BEGIN Material for this task
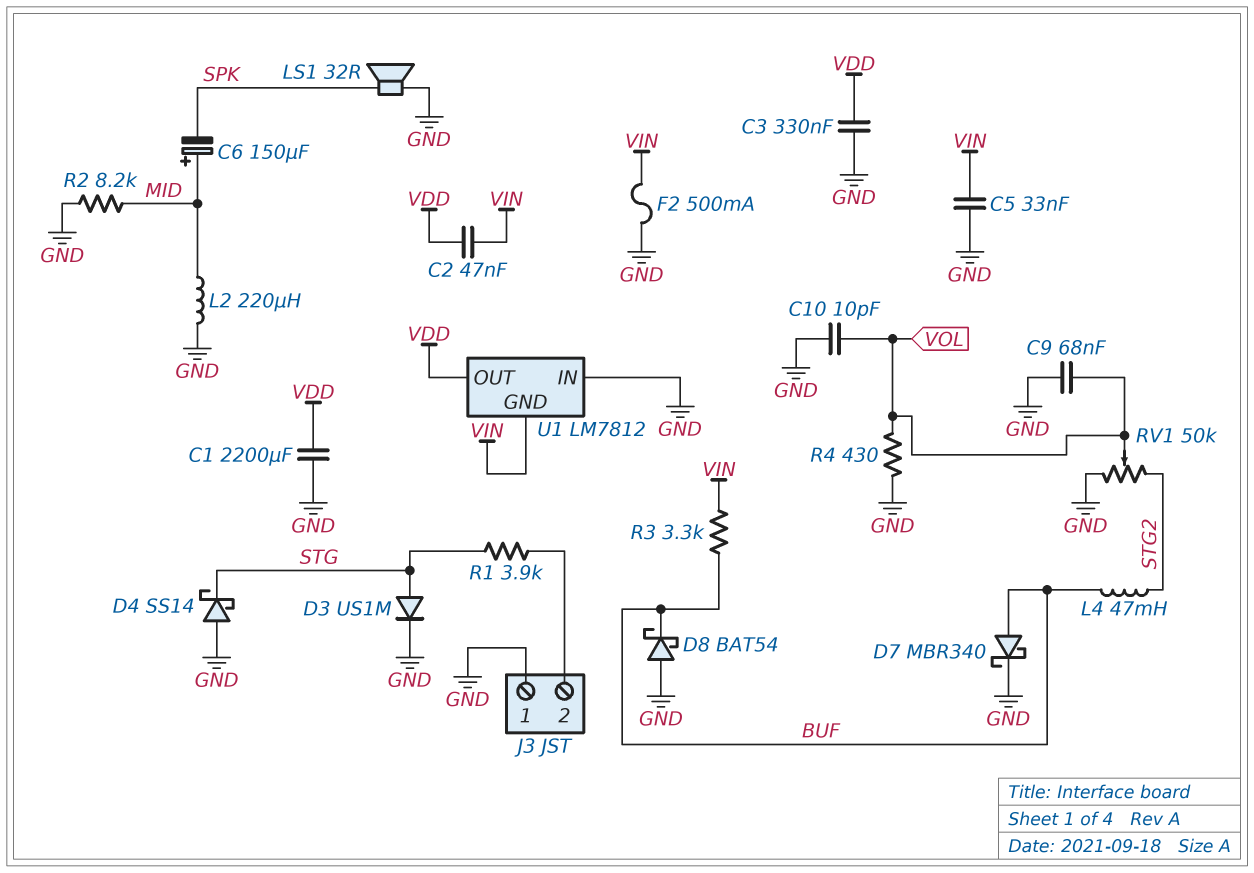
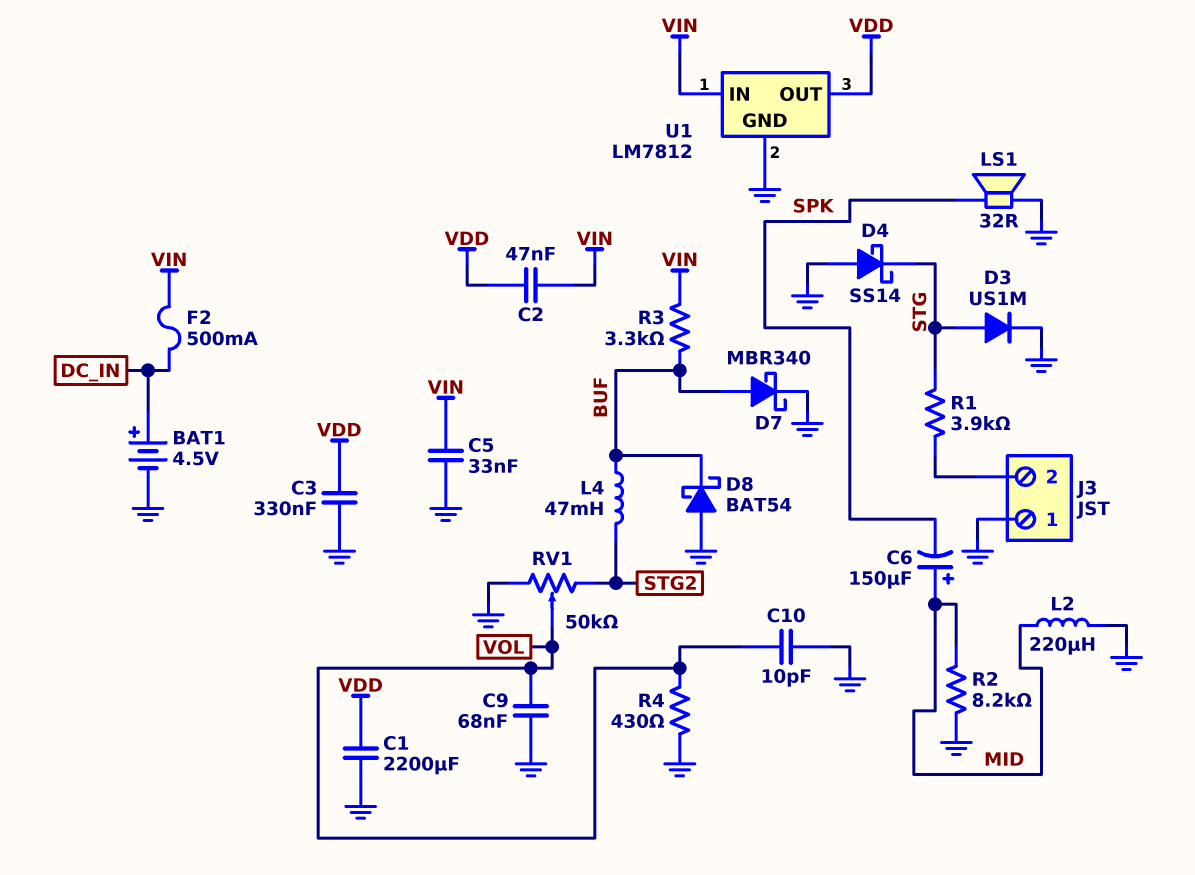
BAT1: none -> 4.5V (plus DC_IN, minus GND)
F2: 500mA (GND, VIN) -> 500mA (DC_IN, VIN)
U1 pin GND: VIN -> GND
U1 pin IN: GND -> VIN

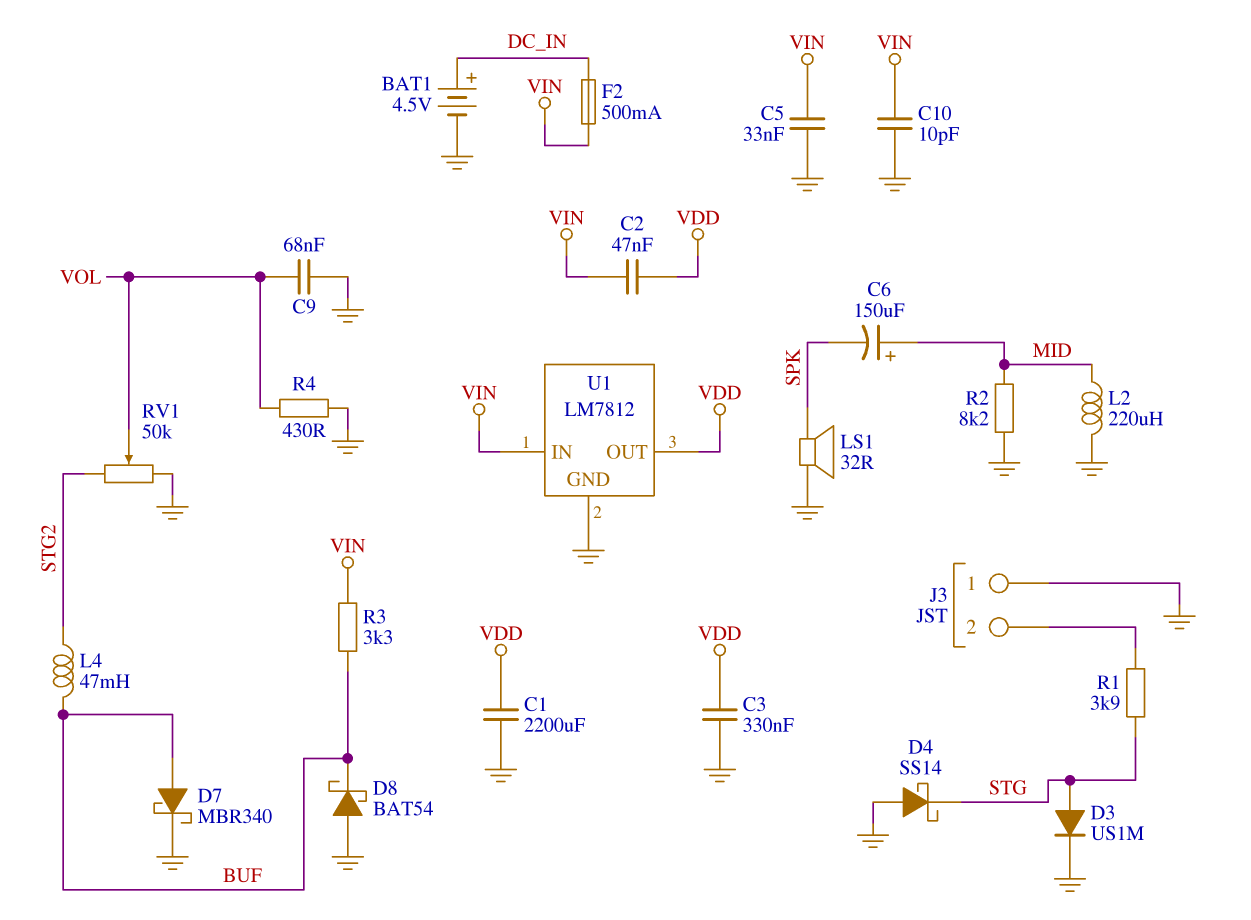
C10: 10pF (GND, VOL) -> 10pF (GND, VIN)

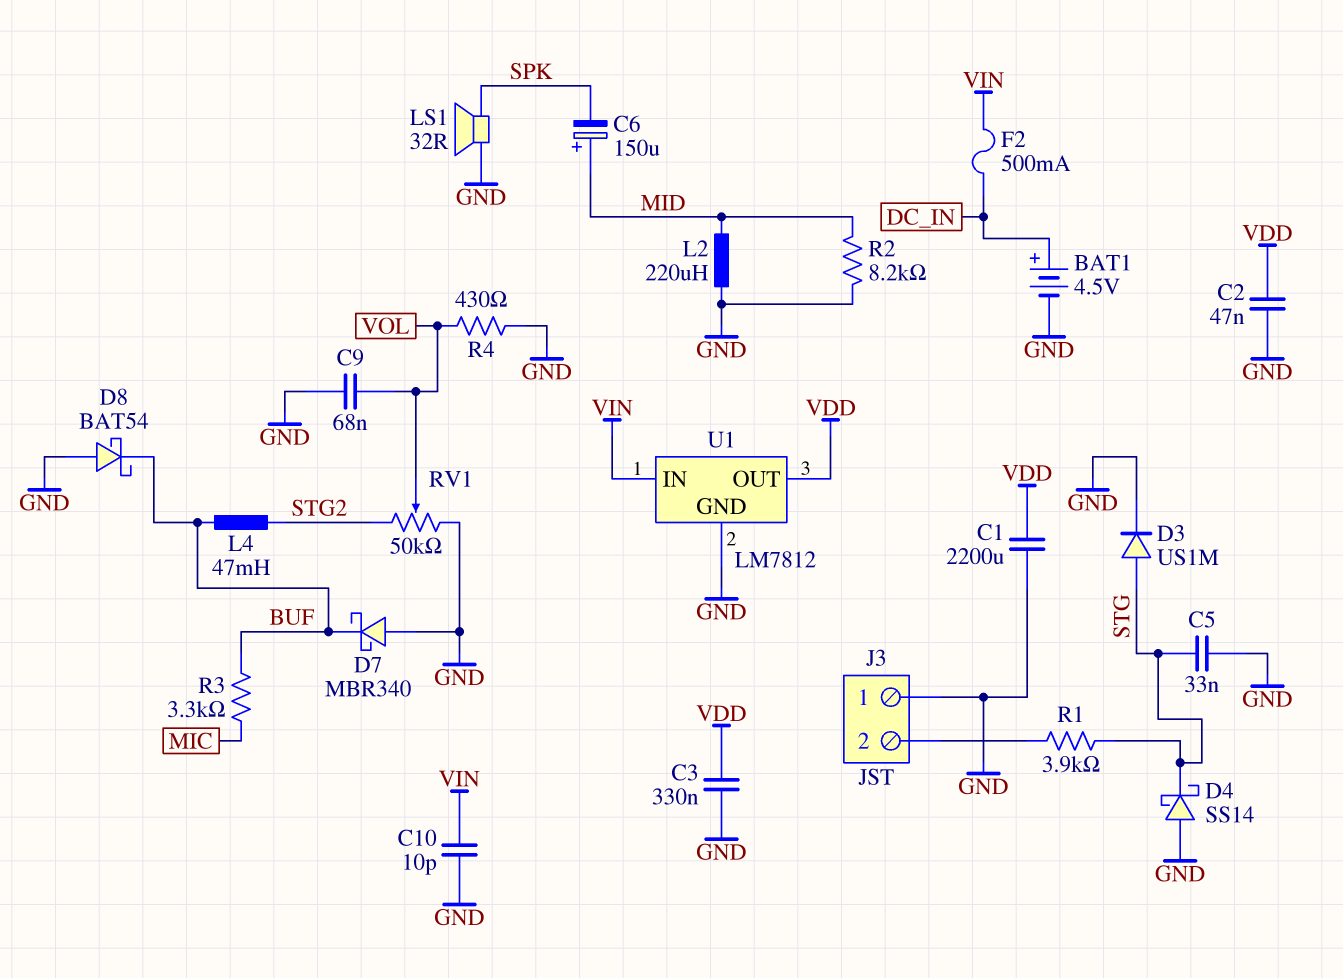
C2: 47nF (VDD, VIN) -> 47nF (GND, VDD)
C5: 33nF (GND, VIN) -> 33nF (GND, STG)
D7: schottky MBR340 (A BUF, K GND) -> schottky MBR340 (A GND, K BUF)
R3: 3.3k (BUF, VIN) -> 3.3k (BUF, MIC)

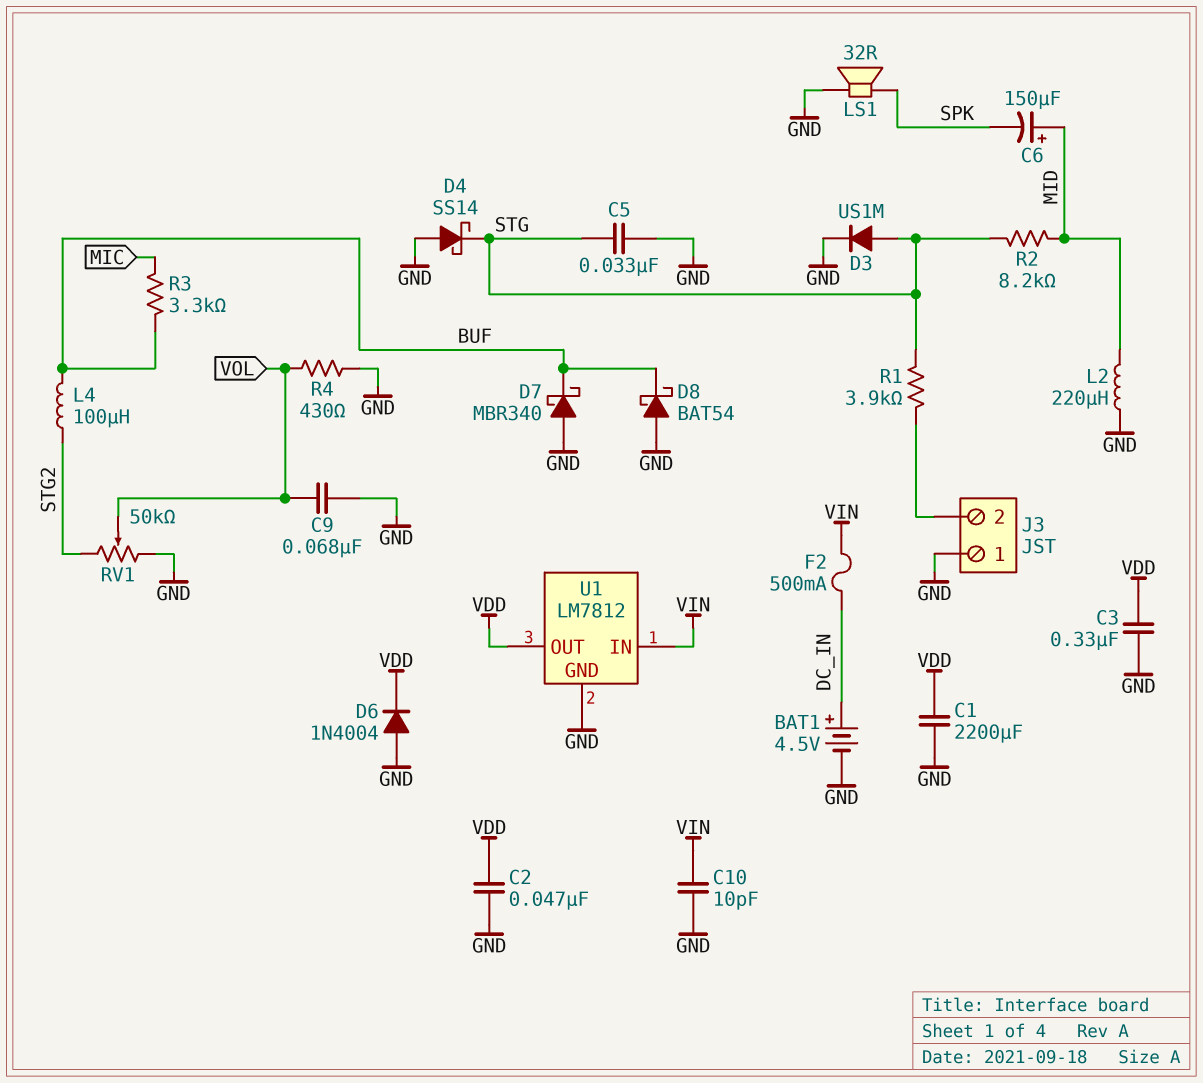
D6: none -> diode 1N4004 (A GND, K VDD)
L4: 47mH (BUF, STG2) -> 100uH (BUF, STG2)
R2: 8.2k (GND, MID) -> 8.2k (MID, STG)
END Material for this task
Could the data above be repeated exactly, with every picture dropped?

Your response:
BAT1: none -> 4.5V (plus DC_IN, minus GND)
F2: 500mA (GND, VIN) -> 500mA (DC_IN, VIN)
U1 pin GND: VIN -> GND
U1 pin IN: GND -> VIN

C10: 10pF (GND, VOL) -> 10pF (GND, VIN)

C2: 47nF (VDD, VIN) -> 47nF (GND, VDD)
C5: 33nF (GND, VIN) -> 33nF (GND, STG)
D7: schottky MBR340 (A BUF, K GND) -> schottky MBR340 (A GND, K BUF)
R3: 3.3k (BUF, VIN) -> 3.3k (BUF, MIC)

D6: none -> diode 1N4004 (A GND, K VDD)
L4: 47mH (BUF, STG2) -> 100uH (BUF, STG2)
R2: 8.2k (GND, MID) -> 8.2k (MID, STG)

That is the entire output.